» What needs to be done: Please reproduce the data exactly and omit the pictures.

::: Records to use

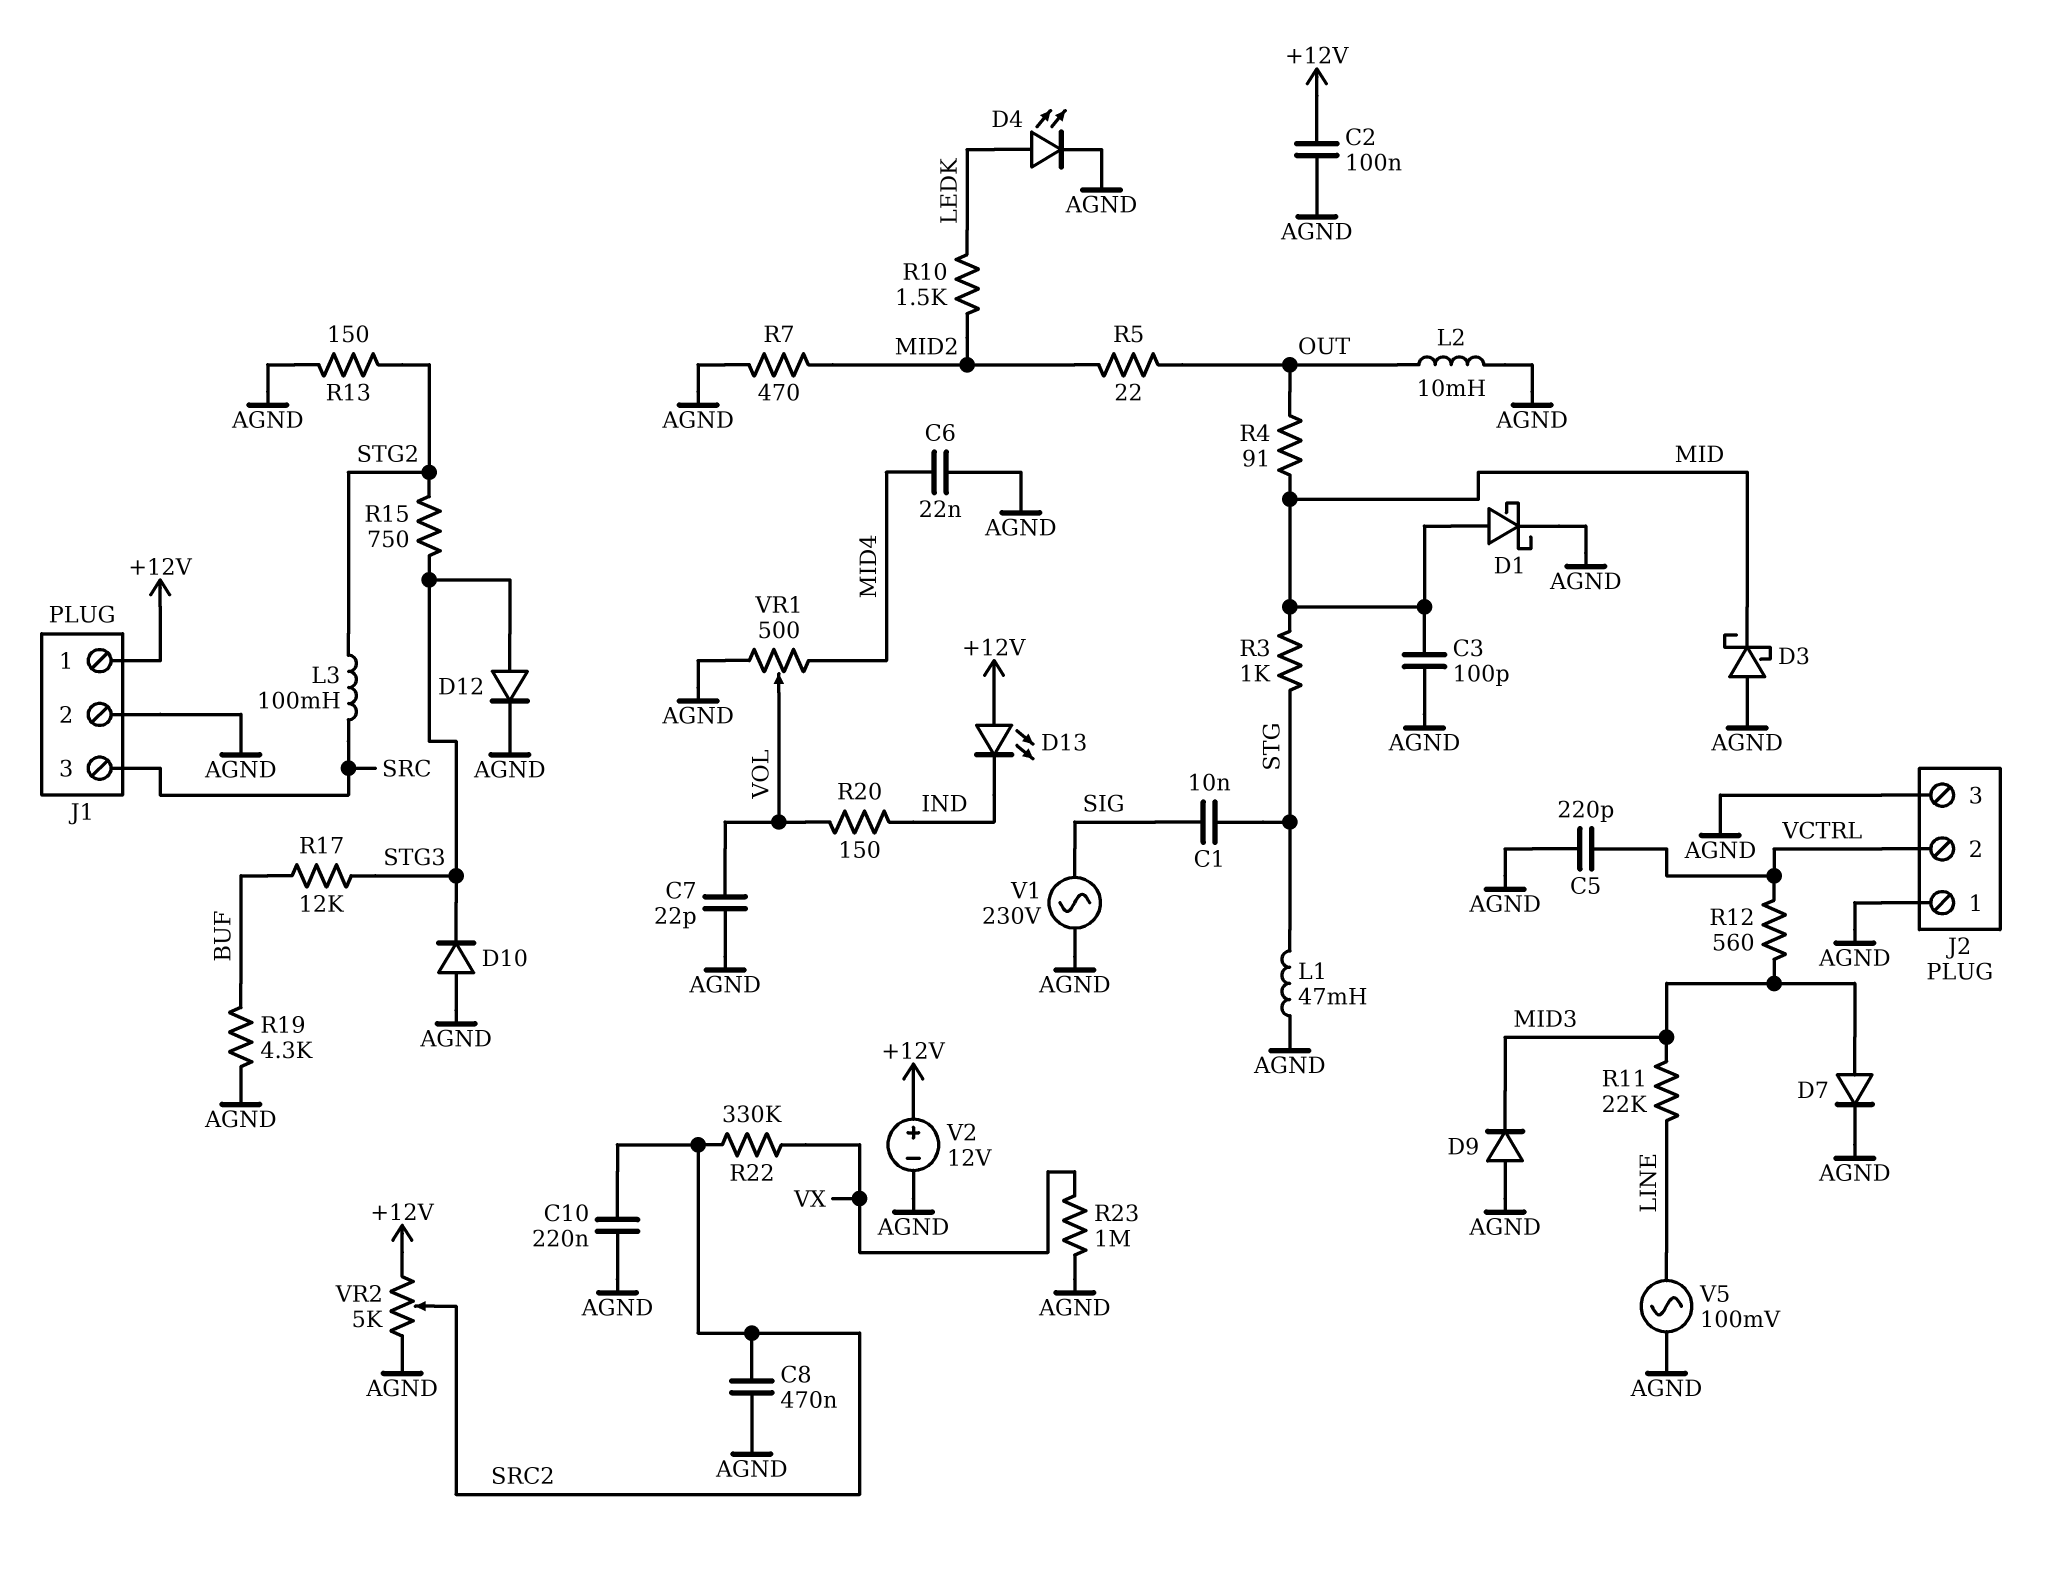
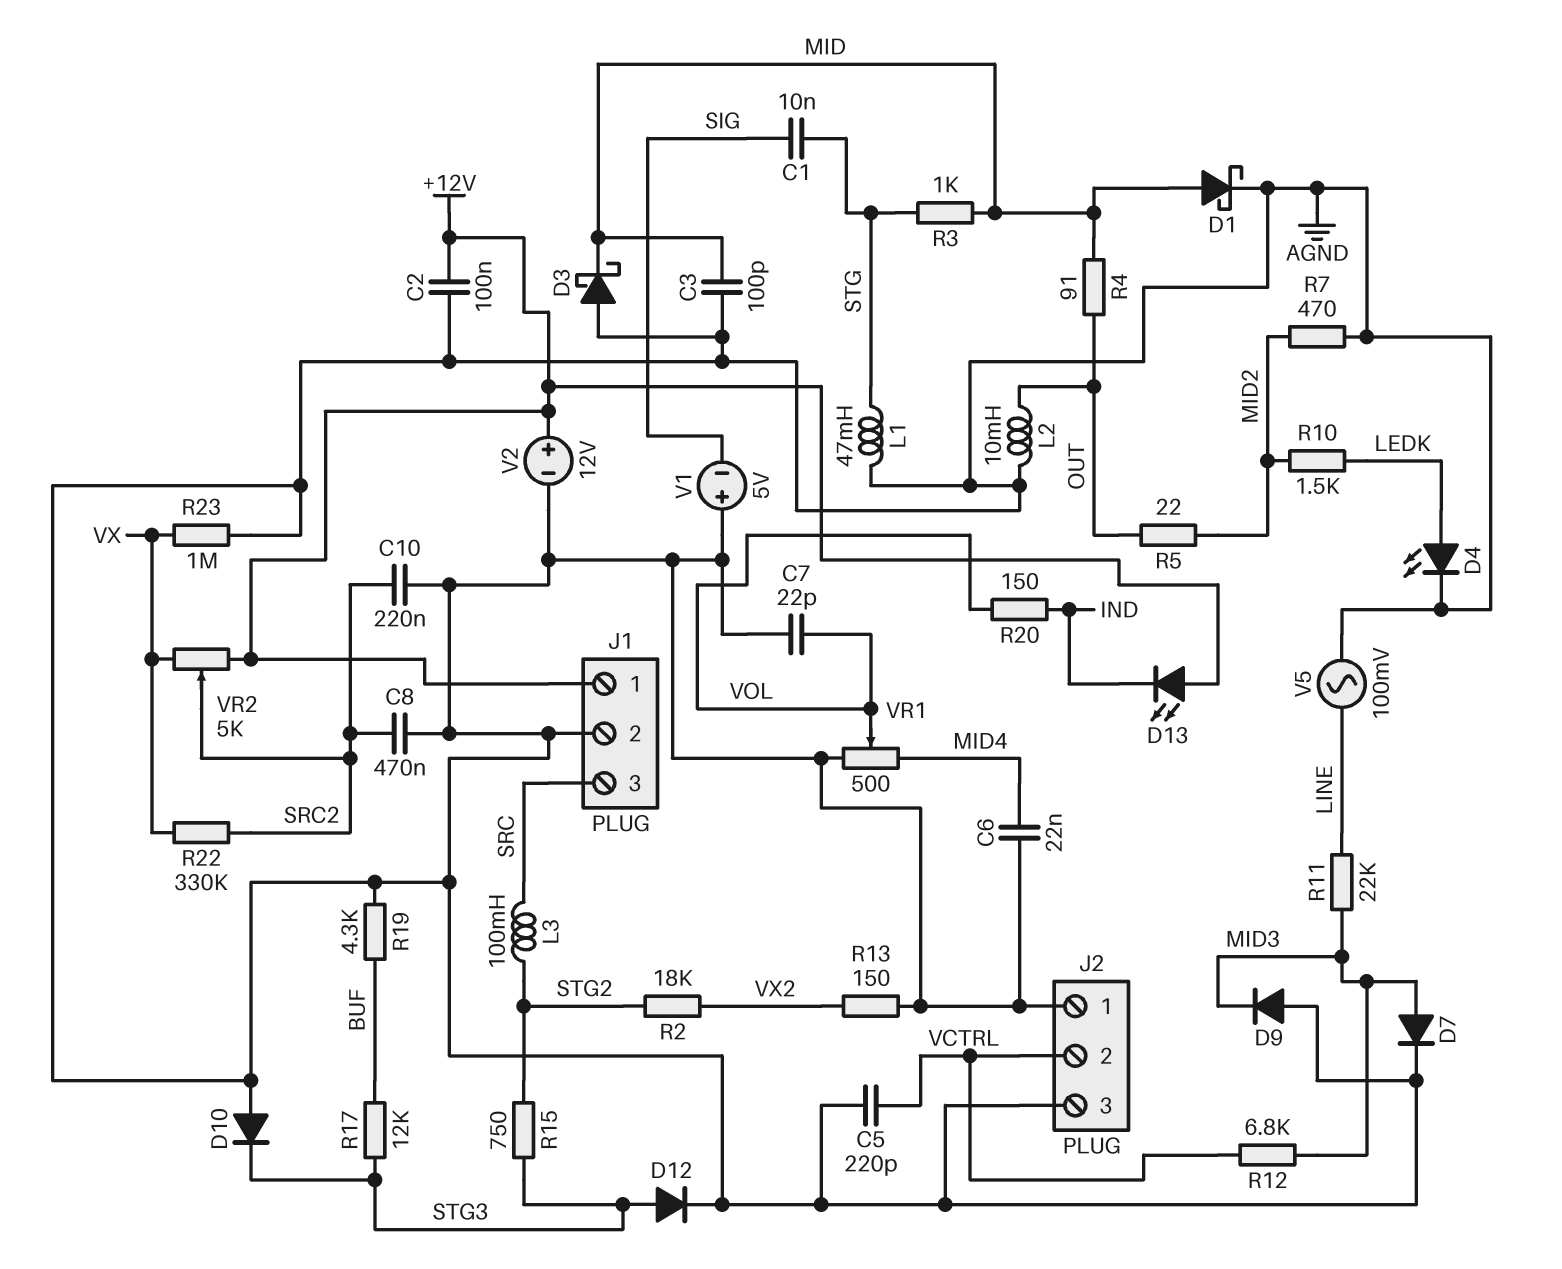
R2: none -> 18k (STG2, VX2)
R12: 560 (MID3, VCTRL) -> 6.8k (MID3, VCTRL)
R13: 150 (AGND, STG2) -> 150 (AGND, VX2)
V1: AC 230V (AGND, SIG) -> 5V (plus AGND, minus SIG)
VR2: 5k (+12V, AGND, wiper SRC2) -> 5k (+12V, VX, wiper SRC2)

::::::

» Exercise result:
R2: none -> 18k (STG2, VX2)
R12: 560 (MID3, VCTRL) -> 6.8k (MID3, VCTRL)
R13: 150 (AGND, STG2) -> 150 (AGND, VX2)
V1: AC 230V (AGND, SIG) -> 5V (plus AGND, minus SIG)
VR2: 5k (+12V, AGND, wiper SRC2) -> 5k (+12V, VX, wiper SRC2)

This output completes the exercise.